RECORDS SHOWN:
_____

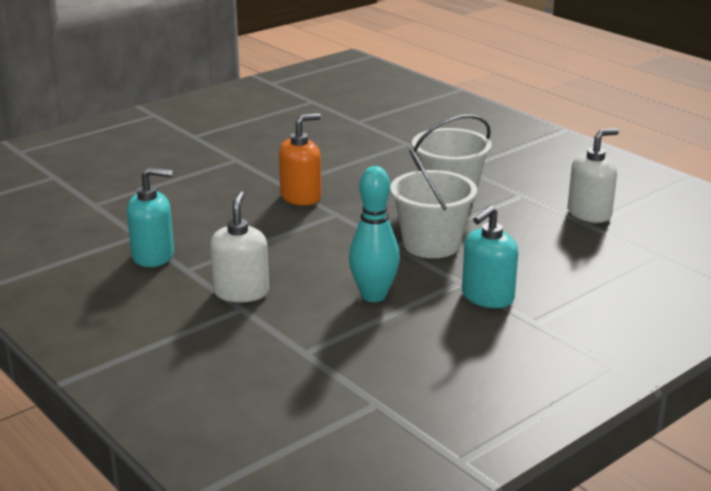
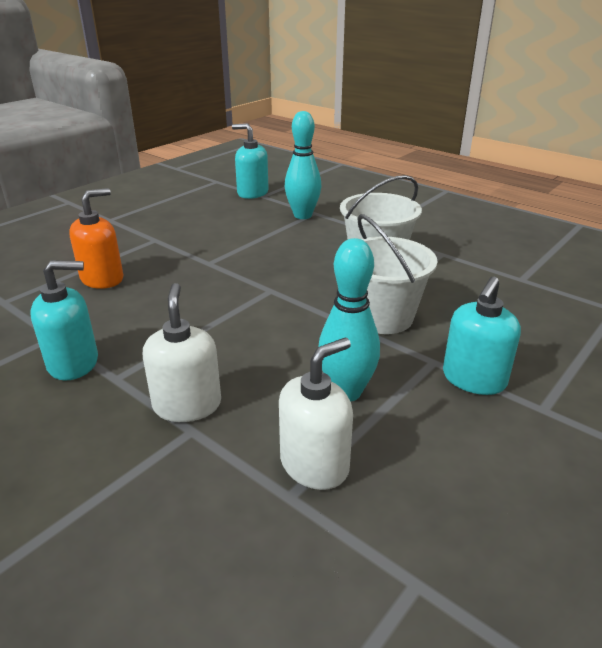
camera: 10 degrees left, 5 degrees up
(301, 197) = (229, 274): orange soap dispenser -> orange soap dispenser (102, 279)
(347, 117) = (252, 193): none -> turquoise soap dispenser
(392, 145) = (302, 215): none -> turquoise bowling pin
(589, 213) = (517, 268): white soap dispenser -> white soap dispenser (315, 464)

_____

ASSIGNMENT: Pictures stay out; everything else in the records gets copied exactly.

RESULT OF THIS TASK:
camera: 10 degrees left, 5 degrees up
(301, 197) = (229, 274): orange soap dispenser -> orange soap dispenser (102, 279)
(347, 117) = (252, 193): none -> turquoise soap dispenser
(392, 145) = (302, 215): none -> turquoise bowling pin
(589, 213) = (517, 268): white soap dispenser -> white soap dispenser (315, 464)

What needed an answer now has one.